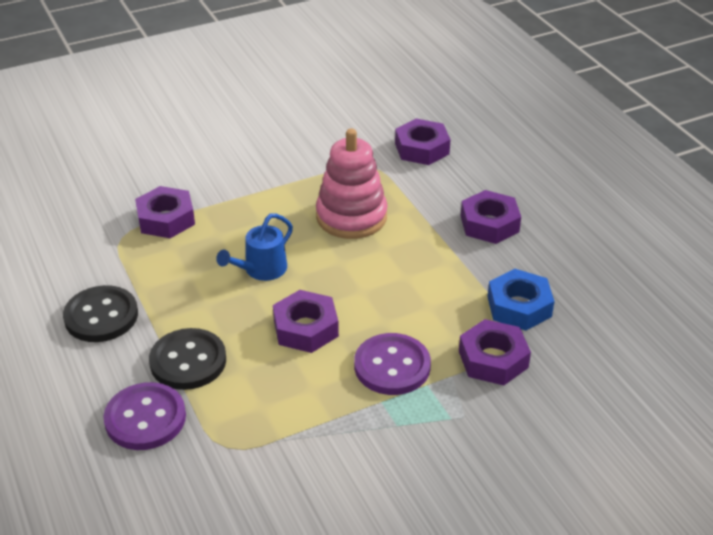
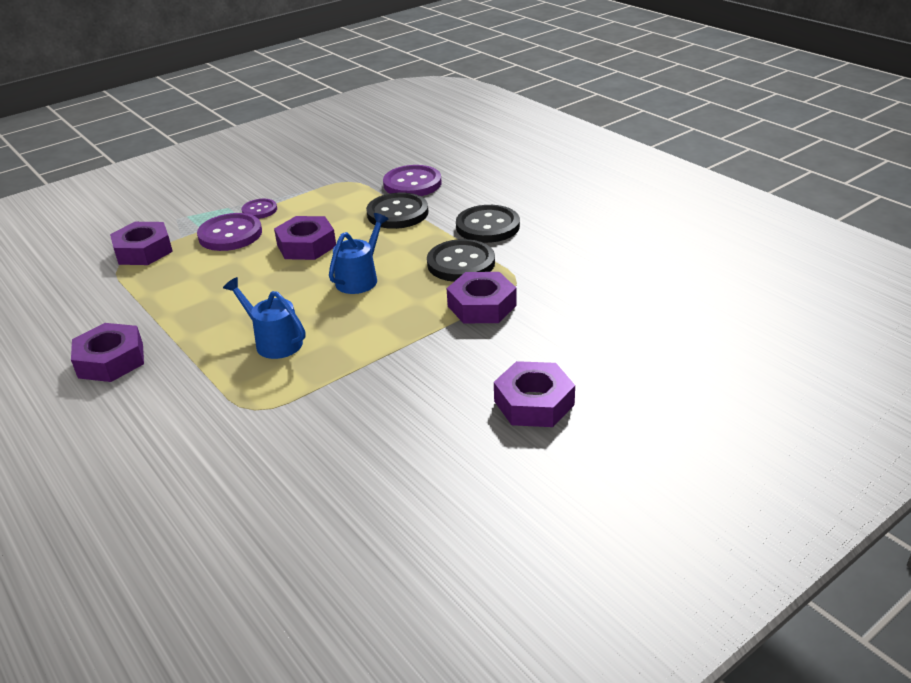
camera: 170 degrees right, 5 degrees down
(157, 270) = (461, 263): none -> black button
(351, 217) = (274, 342): pink stacking toy -> blue watering can
(355, 407) = (259, 210): none -> purple button
(422, 148) = (178, 449): purple nut -> purple nut (534, 403)
(519, 306) = (106, 289): blue nut -> none

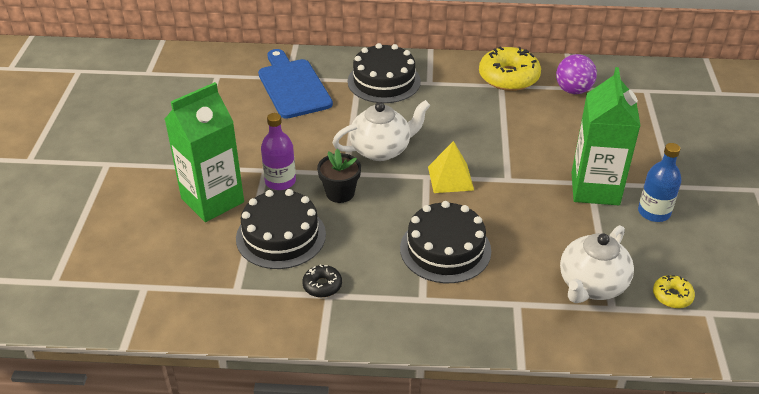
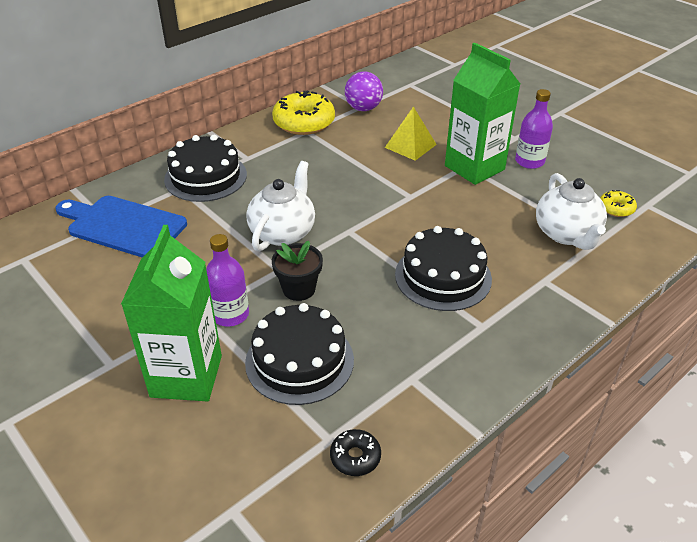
camera: 45 degrees left, 0 degrees up
(322, 285) = (395, 375): black donut -> black donut (355, 457)
(450, 178) = (369, 221): yellow pyramid -> yellow pyramid (410, 146)
(654, 212) = (529, 161): blue bottle -> purple bottle

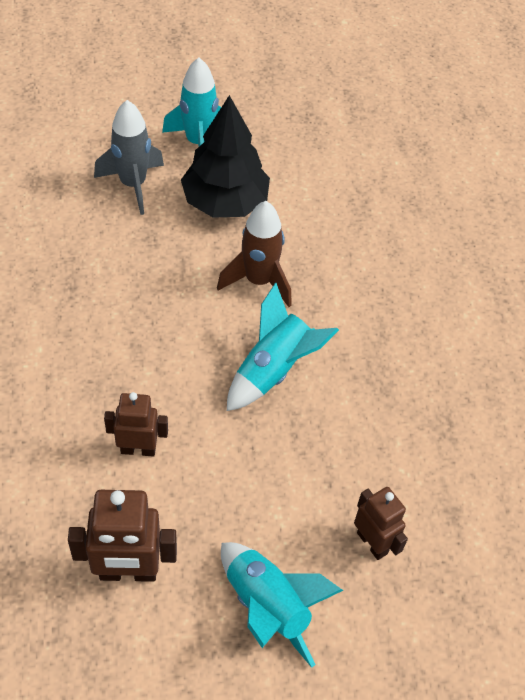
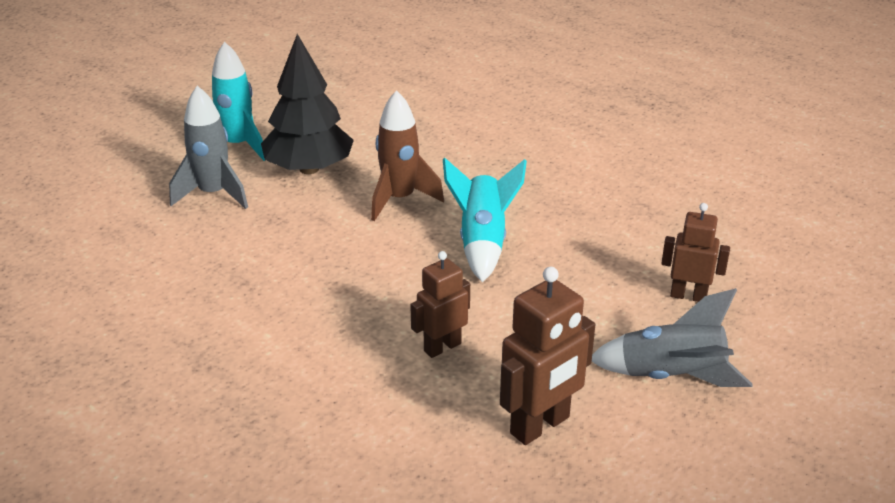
camera: 35 degrees left, 20 degrees down
(267, 607) = (671, 377): turquoise rocket -> grey rocket

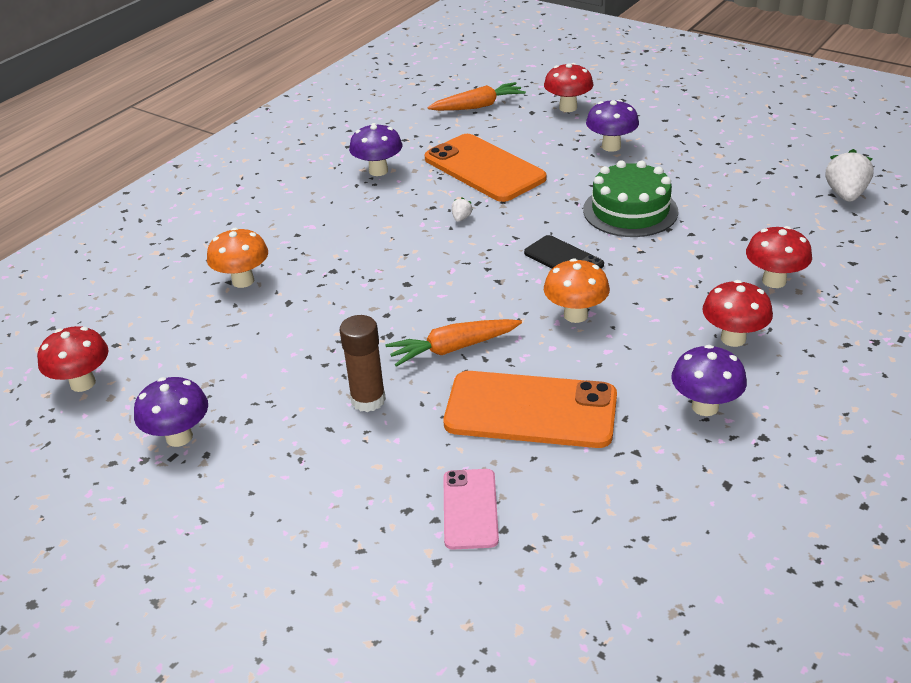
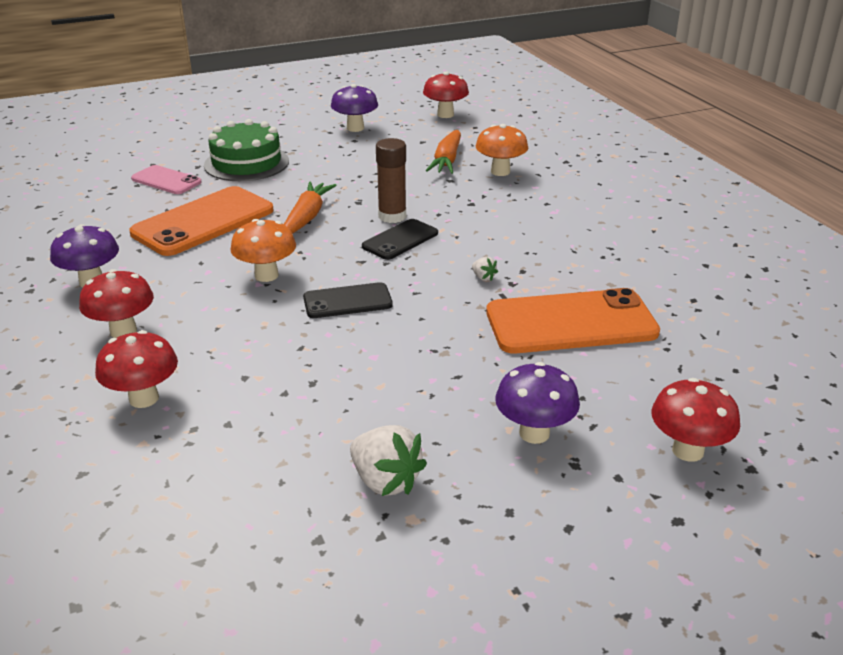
camera: 120 degrees right, 5 degrees down
(368, 400) = (302, 178): brown glue stick -> brown glue stick (392, 216)
(378, 171) = (628, 265): purple mushroom -> none
(442, 277) = (400, 240): none -> black phone
(478, 106) = (752, 378): orange carrot -> orange carrot (447, 161)
(630, 211) = (375, 375): green cake -> green cake (246, 163)
(845, 194) = (181, 574): white strawberry -> white strawberry (385, 481)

+ + + +

**Instruction**
Looking at the data above, say how many lines contain the word "degrees", with no added words.

**Finished exercise**
4